**TASK PROMPT:** When the line containing "CN1 pin 1: GND -> N_34" appears in the entries below, begin printing there and stop after the line containing "C8: 6.8nF (W1, W11) -> 6.8nF (W11, W12)"; print each of those lines exactly and no other line.

**SUPPLIED MATERIAL:**
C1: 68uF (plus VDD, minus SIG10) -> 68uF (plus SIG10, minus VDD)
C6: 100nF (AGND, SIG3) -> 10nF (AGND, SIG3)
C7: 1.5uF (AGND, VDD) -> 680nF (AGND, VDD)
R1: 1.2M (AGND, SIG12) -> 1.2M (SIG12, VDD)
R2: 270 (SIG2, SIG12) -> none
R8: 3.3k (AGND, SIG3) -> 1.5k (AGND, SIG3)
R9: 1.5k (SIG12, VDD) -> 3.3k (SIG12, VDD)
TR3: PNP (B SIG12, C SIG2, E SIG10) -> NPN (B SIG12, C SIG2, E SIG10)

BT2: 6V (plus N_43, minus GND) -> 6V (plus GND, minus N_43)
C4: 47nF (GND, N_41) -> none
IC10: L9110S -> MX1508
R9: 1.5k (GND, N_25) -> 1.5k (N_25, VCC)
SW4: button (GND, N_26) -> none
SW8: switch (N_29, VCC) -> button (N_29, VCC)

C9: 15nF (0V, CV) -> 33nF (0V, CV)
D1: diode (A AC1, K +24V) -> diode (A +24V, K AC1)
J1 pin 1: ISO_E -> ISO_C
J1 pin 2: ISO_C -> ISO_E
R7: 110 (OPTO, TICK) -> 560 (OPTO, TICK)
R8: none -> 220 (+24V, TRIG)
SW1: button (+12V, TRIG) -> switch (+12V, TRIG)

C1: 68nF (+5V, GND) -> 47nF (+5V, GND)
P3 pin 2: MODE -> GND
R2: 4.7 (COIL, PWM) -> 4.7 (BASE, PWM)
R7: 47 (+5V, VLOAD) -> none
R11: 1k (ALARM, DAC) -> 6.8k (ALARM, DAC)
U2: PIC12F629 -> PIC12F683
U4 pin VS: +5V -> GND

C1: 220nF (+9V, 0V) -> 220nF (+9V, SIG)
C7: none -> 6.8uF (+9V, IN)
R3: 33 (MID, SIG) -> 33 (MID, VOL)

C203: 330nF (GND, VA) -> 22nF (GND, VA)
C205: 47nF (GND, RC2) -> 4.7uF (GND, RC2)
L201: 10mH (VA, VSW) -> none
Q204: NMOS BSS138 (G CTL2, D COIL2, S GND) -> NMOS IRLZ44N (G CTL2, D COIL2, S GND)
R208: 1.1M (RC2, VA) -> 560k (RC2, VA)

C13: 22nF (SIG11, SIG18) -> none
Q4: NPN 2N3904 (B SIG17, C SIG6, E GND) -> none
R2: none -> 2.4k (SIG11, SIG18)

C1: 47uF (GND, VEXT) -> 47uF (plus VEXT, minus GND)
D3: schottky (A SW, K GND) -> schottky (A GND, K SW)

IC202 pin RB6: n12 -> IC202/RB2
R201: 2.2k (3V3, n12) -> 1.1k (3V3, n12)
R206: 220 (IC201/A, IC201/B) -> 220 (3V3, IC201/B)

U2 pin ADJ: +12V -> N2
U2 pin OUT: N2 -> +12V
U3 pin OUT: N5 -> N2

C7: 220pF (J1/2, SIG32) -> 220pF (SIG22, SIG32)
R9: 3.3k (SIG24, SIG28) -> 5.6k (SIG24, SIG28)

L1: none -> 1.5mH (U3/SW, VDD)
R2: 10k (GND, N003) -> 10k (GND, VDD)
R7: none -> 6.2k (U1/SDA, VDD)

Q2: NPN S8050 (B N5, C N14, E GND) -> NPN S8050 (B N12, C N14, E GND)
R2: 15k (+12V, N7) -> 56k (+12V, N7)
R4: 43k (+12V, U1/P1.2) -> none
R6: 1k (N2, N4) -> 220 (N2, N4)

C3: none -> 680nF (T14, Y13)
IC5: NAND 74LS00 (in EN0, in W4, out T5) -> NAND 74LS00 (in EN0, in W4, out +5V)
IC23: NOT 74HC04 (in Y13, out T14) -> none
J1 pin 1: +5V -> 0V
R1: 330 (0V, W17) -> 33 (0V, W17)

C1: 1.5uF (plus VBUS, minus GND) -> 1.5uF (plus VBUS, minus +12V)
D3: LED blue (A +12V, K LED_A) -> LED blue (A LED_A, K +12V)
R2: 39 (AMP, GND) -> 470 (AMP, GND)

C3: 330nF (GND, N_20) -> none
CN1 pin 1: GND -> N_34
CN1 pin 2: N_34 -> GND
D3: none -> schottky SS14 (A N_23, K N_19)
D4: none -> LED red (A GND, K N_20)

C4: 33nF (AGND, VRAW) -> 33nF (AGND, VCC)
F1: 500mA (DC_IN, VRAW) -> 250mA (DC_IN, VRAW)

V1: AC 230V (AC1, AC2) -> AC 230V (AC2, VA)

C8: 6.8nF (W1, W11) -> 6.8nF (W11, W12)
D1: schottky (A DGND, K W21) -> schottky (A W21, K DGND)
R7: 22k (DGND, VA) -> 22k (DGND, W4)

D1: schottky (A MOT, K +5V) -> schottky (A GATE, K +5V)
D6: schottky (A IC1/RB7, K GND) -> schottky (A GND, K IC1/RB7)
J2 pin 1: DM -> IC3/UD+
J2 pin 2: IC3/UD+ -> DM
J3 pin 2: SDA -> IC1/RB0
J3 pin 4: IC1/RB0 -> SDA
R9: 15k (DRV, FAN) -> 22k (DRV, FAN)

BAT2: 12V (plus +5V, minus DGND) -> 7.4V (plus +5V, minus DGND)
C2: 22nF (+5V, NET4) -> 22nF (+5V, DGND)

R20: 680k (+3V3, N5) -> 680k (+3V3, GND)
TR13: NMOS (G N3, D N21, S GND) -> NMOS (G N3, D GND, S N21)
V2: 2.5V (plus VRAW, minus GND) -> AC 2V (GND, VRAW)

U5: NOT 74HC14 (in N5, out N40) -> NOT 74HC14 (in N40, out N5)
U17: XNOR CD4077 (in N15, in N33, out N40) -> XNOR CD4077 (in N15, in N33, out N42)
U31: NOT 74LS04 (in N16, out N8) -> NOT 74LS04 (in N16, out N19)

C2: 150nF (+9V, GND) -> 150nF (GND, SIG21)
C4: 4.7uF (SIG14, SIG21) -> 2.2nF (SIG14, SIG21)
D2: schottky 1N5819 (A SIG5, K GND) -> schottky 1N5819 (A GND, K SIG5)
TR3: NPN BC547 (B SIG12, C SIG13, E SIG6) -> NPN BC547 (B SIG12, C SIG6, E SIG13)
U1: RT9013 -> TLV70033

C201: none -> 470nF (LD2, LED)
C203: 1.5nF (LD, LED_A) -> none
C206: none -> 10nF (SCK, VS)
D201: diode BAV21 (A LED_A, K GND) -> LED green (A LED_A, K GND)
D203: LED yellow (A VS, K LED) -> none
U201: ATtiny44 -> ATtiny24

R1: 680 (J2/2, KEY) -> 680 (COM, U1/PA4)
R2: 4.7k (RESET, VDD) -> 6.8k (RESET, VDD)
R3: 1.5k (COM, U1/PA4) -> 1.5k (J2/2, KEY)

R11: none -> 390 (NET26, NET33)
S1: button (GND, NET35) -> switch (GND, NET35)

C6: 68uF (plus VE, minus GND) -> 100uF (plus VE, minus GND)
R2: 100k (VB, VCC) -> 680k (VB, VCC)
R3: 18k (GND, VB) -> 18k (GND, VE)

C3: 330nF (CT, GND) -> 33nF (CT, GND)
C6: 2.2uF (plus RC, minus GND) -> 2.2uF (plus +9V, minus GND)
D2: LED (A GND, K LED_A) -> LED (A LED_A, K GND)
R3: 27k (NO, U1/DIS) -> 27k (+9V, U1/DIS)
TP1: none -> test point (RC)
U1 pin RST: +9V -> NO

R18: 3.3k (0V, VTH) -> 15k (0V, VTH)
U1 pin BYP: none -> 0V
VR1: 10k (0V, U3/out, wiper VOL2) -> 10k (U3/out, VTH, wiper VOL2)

**WORKED SOLUTION:**
CN1 pin 1: GND -> N_34
CN1 pin 2: N_34 -> GND
D3: none -> schottky SS14 (A N_23, K N_19)
D4: none -> LED red (A GND, K N_20)

C4: 33nF (AGND, VRAW) -> 33nF (AGND, VCC)
F1: 500mA (DC_IN, VRAW) -> 250mA (DC_IN, VRAW)

V1: AC 230V (AC1, AC2) -> AC 230V (AC2, VA)

C8: 6.8nF (W1, W11) -> 6.8nF (W11, W12)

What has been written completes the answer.